◆ **Description of the task**
Below are records; reply with nothing but the number of lines in them that contain "ruler".

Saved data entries
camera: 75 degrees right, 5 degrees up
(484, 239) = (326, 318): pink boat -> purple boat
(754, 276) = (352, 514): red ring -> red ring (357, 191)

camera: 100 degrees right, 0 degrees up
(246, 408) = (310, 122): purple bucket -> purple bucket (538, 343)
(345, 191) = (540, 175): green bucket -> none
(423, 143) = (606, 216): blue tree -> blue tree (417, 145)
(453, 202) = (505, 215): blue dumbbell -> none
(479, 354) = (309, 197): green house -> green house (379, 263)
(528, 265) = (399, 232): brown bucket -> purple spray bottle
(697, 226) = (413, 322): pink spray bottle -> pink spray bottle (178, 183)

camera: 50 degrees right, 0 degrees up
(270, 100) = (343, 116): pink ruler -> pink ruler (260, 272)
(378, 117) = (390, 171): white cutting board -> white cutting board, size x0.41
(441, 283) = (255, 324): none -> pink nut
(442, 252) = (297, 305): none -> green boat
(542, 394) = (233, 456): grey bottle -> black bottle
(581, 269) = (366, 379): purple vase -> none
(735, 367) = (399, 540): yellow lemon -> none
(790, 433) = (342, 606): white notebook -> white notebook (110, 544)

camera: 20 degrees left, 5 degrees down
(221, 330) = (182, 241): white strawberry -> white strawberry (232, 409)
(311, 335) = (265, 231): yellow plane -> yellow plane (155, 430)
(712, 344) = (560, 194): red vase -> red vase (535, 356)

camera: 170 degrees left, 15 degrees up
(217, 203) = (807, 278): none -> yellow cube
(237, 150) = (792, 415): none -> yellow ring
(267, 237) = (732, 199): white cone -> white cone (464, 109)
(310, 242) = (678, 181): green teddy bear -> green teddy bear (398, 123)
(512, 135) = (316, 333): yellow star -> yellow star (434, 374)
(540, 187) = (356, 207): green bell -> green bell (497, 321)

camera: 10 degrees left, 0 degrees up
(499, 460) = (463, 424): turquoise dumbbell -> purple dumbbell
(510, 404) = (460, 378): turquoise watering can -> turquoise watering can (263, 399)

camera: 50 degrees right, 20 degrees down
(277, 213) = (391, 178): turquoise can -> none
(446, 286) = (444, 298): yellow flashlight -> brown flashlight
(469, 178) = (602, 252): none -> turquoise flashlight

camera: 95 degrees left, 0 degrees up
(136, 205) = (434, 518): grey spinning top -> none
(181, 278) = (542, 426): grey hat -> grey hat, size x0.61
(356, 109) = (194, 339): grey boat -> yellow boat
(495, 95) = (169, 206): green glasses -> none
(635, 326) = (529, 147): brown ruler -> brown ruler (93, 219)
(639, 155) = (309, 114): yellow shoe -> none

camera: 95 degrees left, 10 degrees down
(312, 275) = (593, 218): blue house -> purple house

◆ **Result for this task**
2